Task details: In the records, find every line with the word "VEXT" and copy it out.

Input:
== == ==
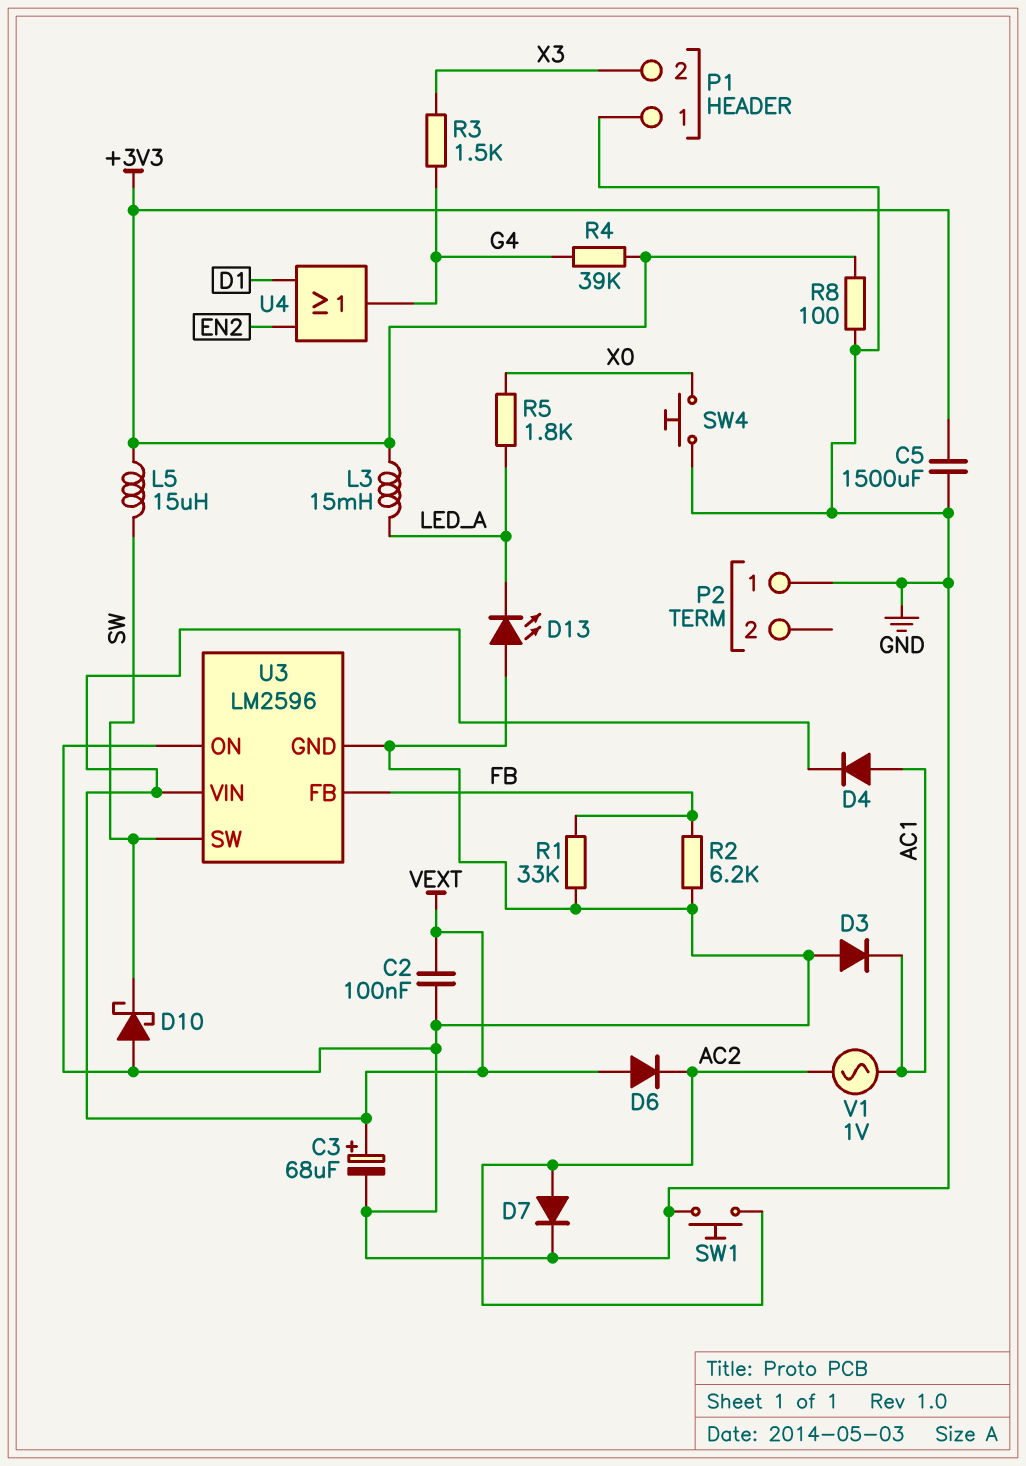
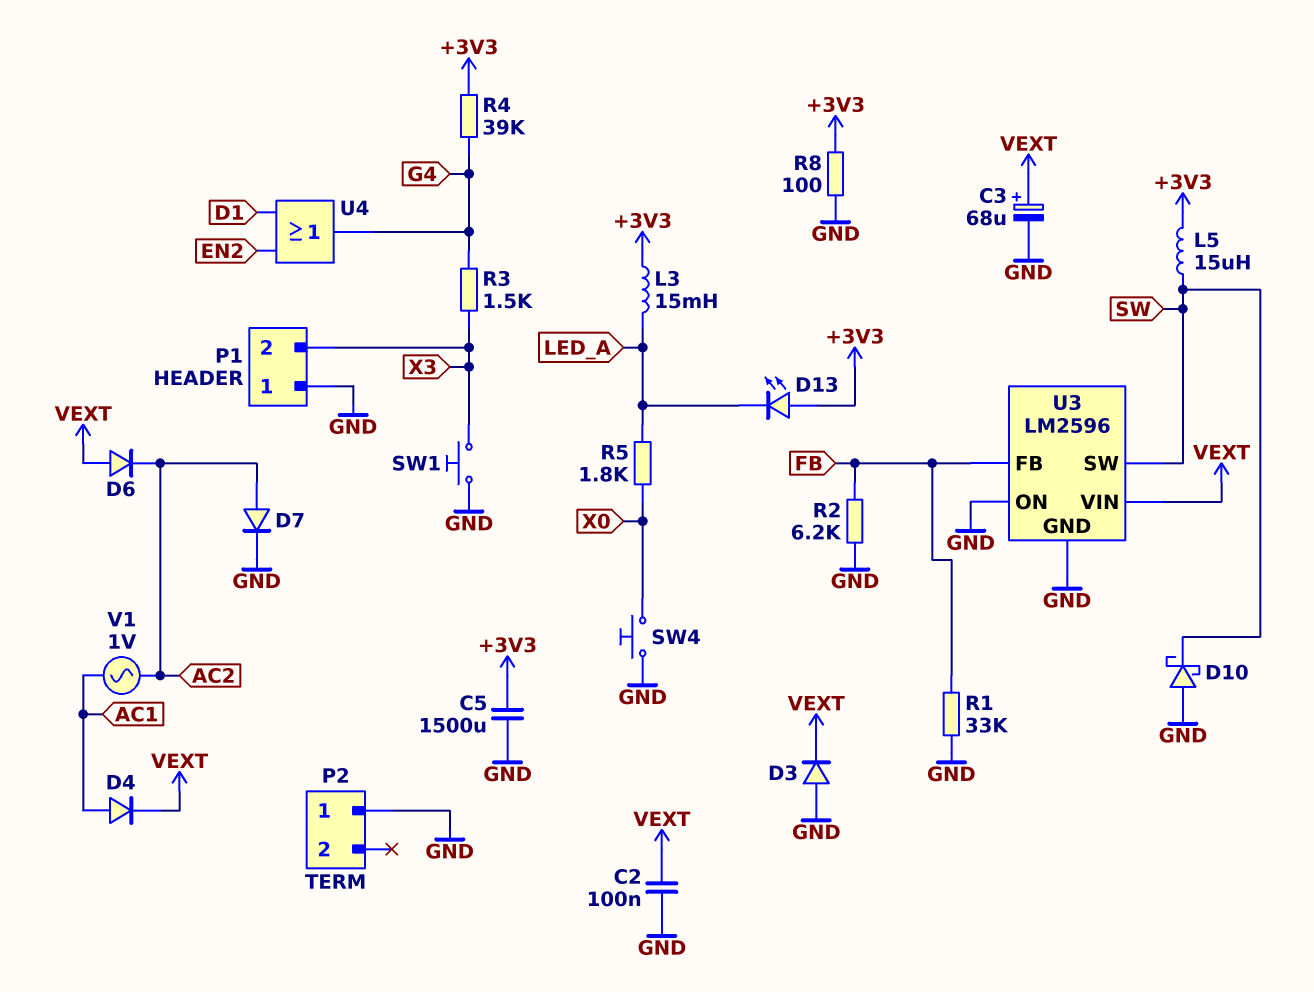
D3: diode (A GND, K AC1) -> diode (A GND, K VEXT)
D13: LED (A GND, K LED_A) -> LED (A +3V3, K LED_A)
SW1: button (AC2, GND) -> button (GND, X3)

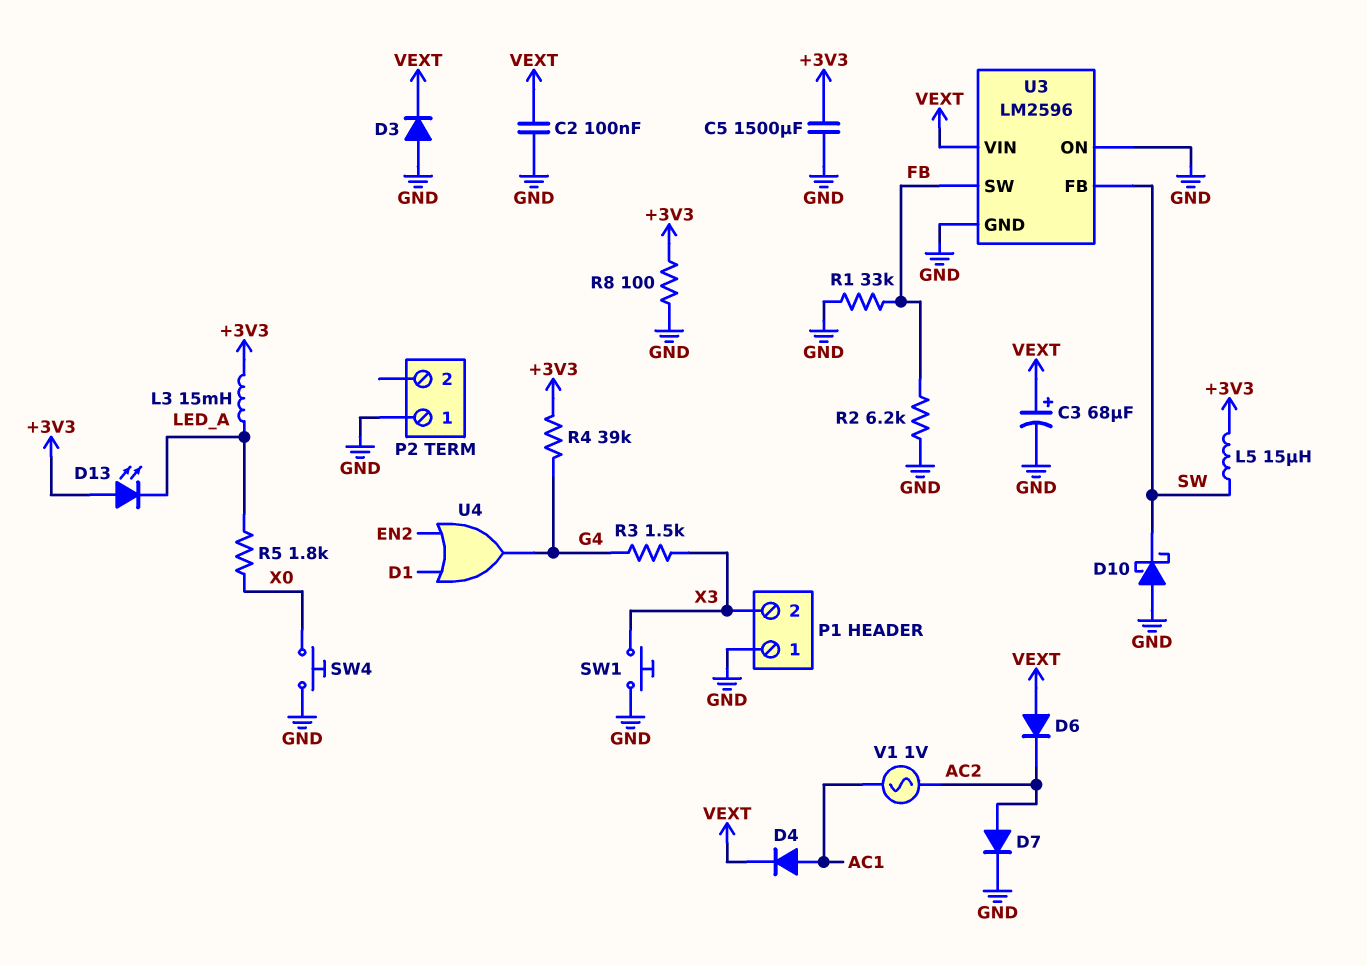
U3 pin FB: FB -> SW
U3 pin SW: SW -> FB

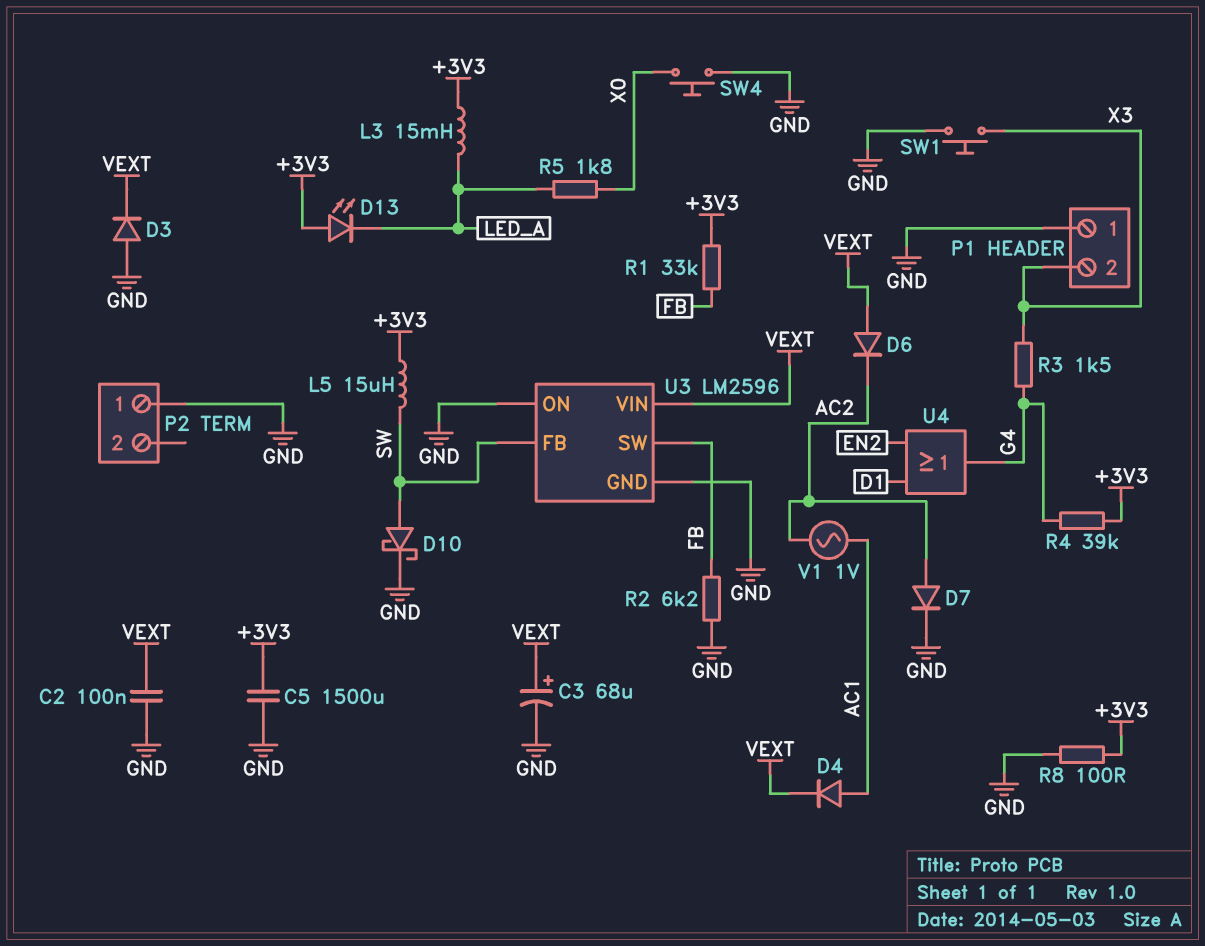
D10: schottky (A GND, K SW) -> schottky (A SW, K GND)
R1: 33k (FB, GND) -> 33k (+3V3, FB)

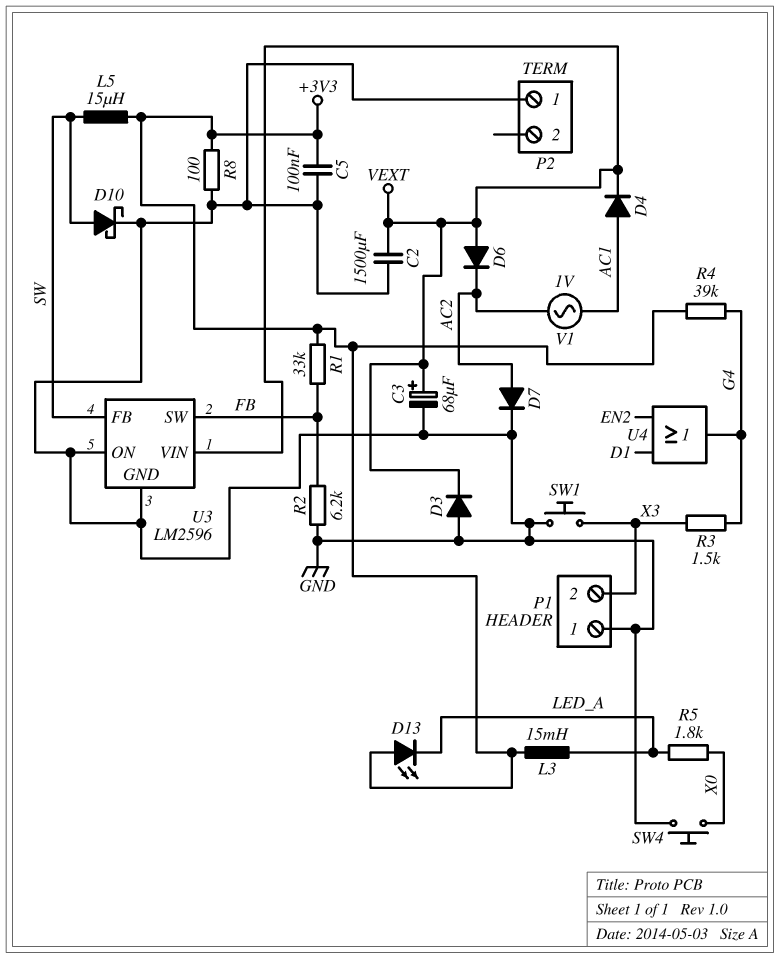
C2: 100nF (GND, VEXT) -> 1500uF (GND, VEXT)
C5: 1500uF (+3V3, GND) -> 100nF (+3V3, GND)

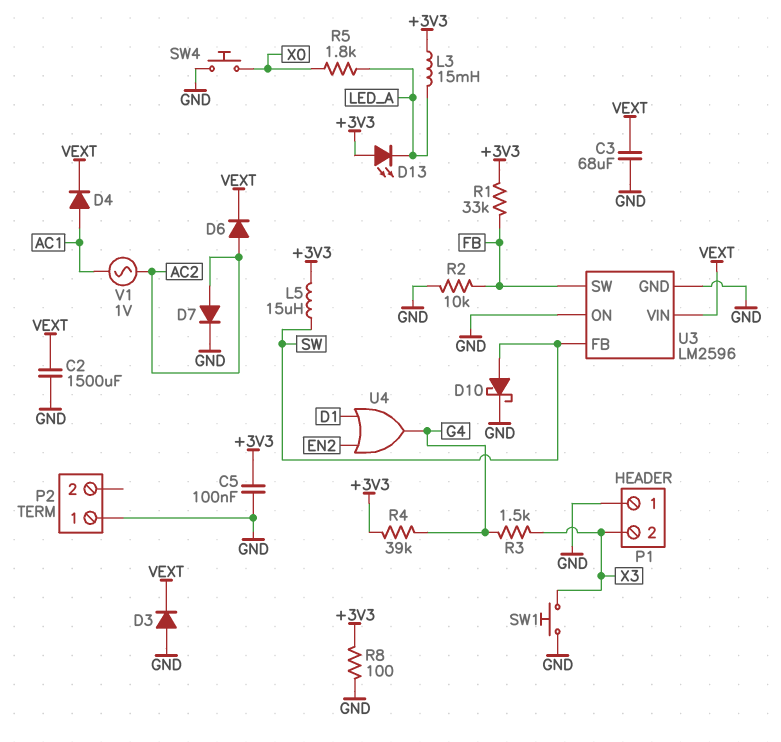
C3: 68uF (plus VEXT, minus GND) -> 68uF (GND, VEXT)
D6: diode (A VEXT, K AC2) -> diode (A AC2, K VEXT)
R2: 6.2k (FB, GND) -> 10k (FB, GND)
== == ==
Response area:
D3: diode (A GND, K AC1) -> diode (A GND, K VEXT)
C2: 100nF (GND, VEXT) -> 1500uF (GND, VEXT)
C3: 68uF (plus VEXT, minus GND) -> 68uF (GND, VEXT)
D6: diode (A VEXT, K AC2) -> diode (A AC2, K VEXT)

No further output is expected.